# DATA PROVIDED
'''

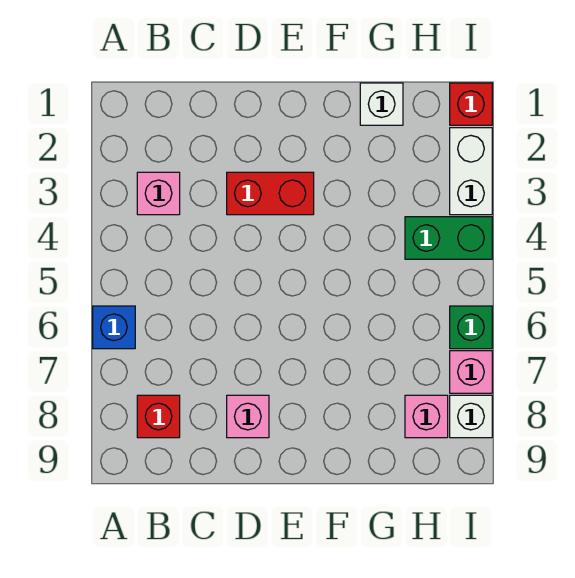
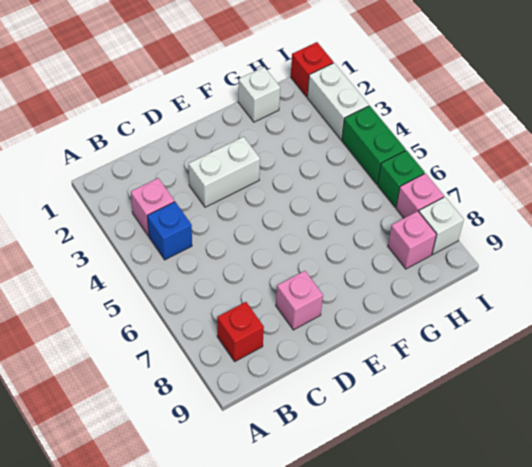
blue brick A6 level 1 -> blue brick B4 level 1
red brick D3:E3 level 1 -> white brick D3:E3 level 1
green brick H4:I4 level 1 -> green brick I4:I5 level 1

'''

# WORK REQUIRED
Give back exactly the lines from the one containing "red brick D3:E3" through the end of the listing above, with both ends included and nothing added.

# TASK ANSWER
red brick D3:E3 level 1 -> white brick D3:E3 level 1
green brick H4:I4 level 1 -> green brick I4:I5 level 1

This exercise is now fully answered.